- **Work required**: From top to bottom, print the listing word for word and skip any pictures it contains.

- **Dataset content**:

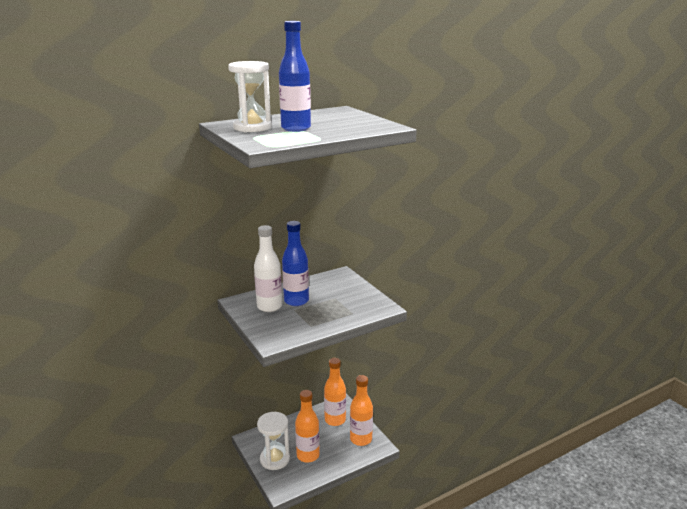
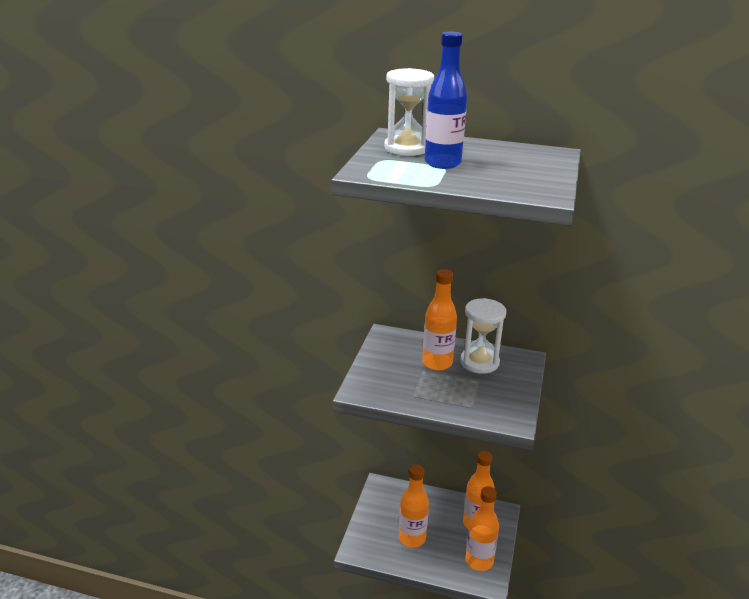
camera: 45 degrees right, 5 degrees up
(269, 306) = (405, 355): white bottle -> none
(275, 459) = (380, 519): white hourglass -> white hourglass (479, 362)
(296, 301) = (437, 363): blue bottle -> orange bottle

- **Answer to this task**:
camera: 45 degrees right, 5 degrees up
(269, 306) = (405, 355): white bottle -> none
(275, 459) = (380, 519): white hourglass -> white hourglass (479, 362)
(296, 301) = (437, 363): blue bottle -> orange bottle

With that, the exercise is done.